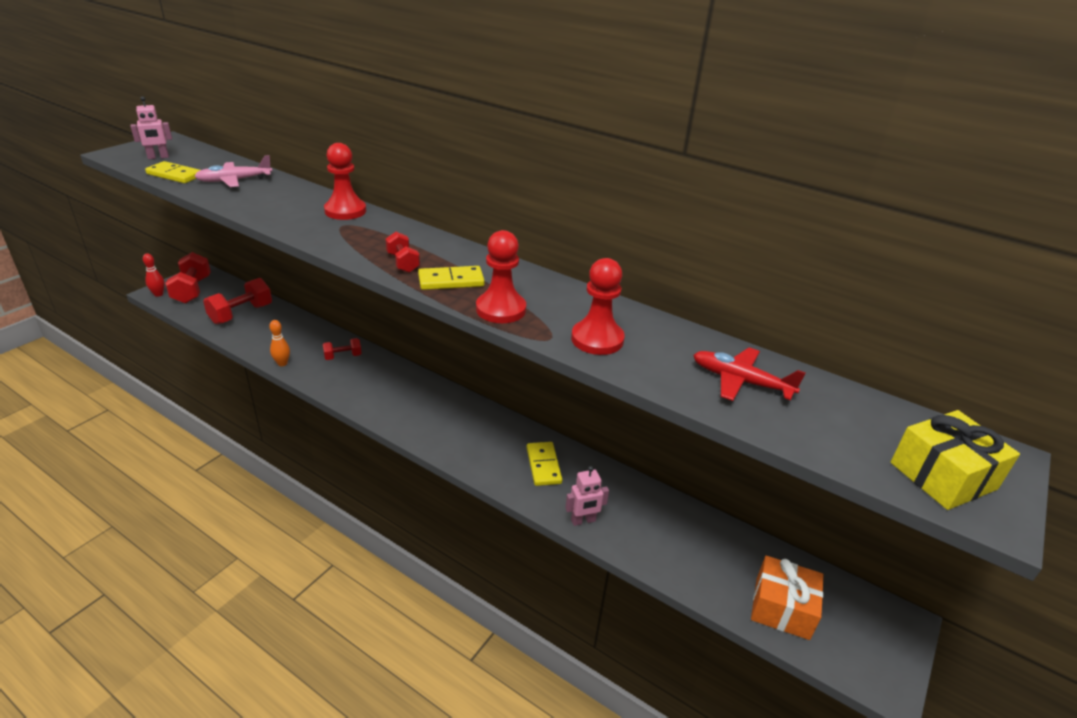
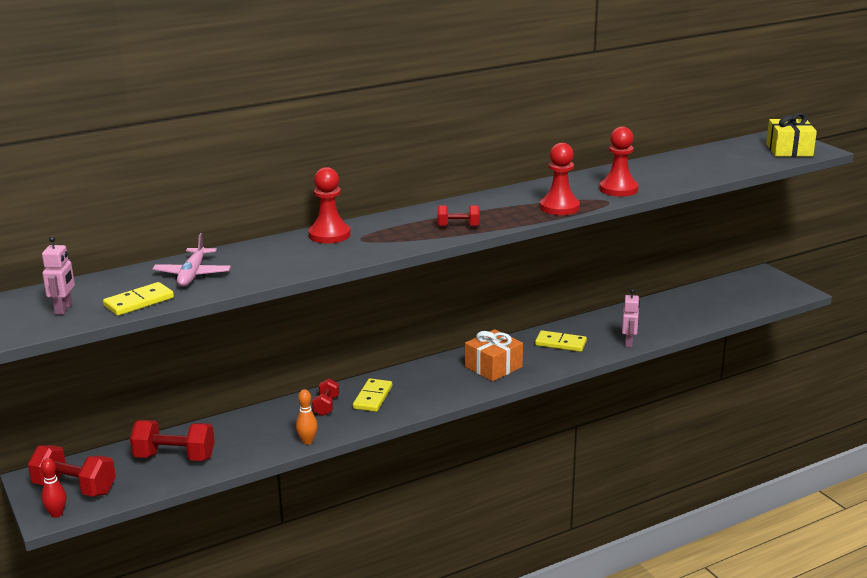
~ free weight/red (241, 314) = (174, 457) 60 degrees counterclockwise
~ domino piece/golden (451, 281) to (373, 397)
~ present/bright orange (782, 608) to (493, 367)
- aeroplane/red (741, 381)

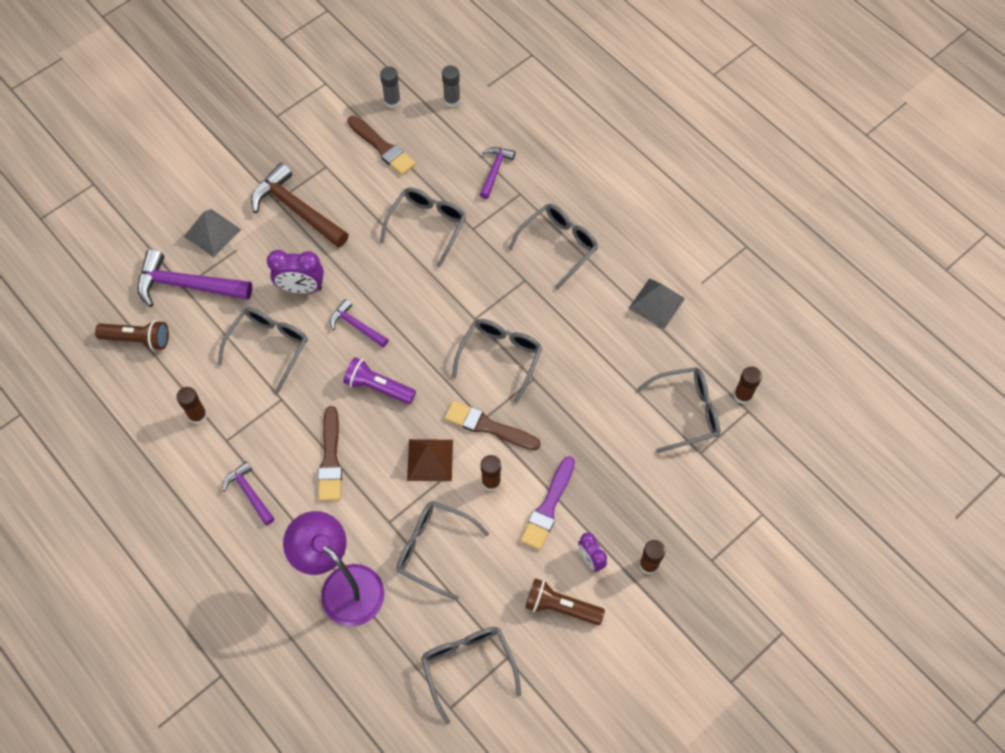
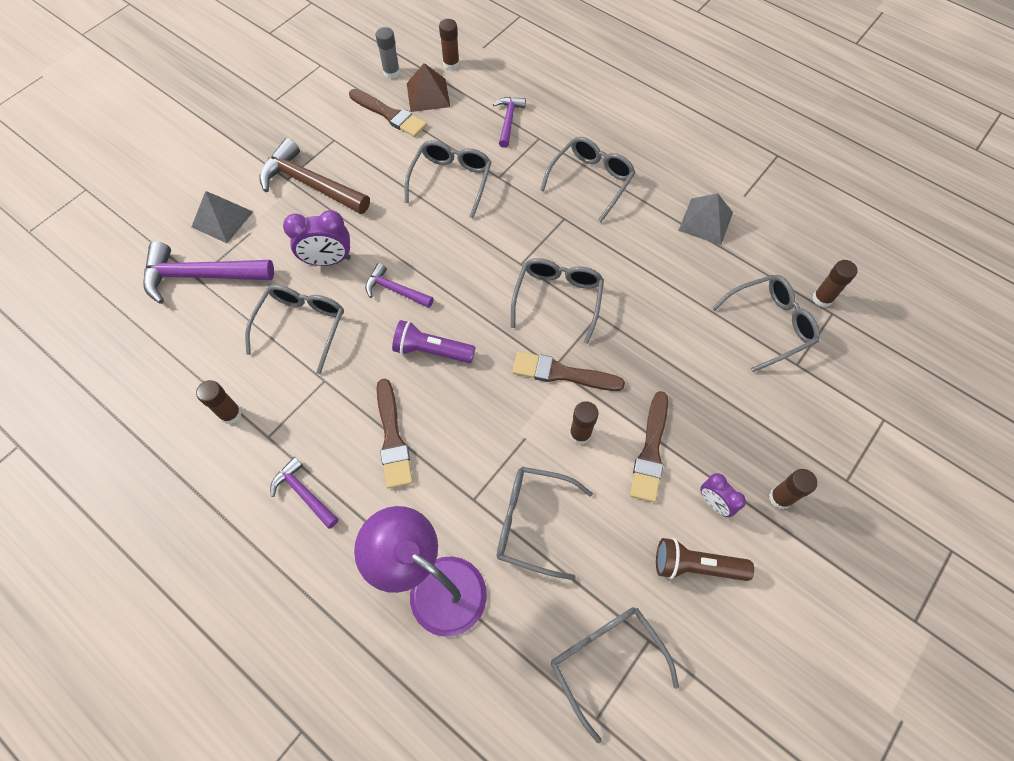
~ pyramid shape/brown (430, 460) to (428, 95)
~ glue stick/grey (452, 100) to glue stick/brown (451, 64)
~ paintbrush/violet (548, 507) to paintbrush/brown (650, 451)
- torch/brown (138, 339)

■ **WHAT TO WORK ON**
What should appear is an exact reproduction of the lines from the one with "to (493, 367)" through the end of the material above, and no pictures.

■ **REPLY**
~ present/bright orange (782, 608) to (493, 367)
- aeroplane/red (741, 381)

~ pyramid shape/brown (430, 460) to (428, 95)
~ glue stick/grey (452, 100) to glue stick/brown (451, 64)
~ paintbrush/violet (548, 507) to paintbrush/brown (650, 451)
- torch/brown (138, 339)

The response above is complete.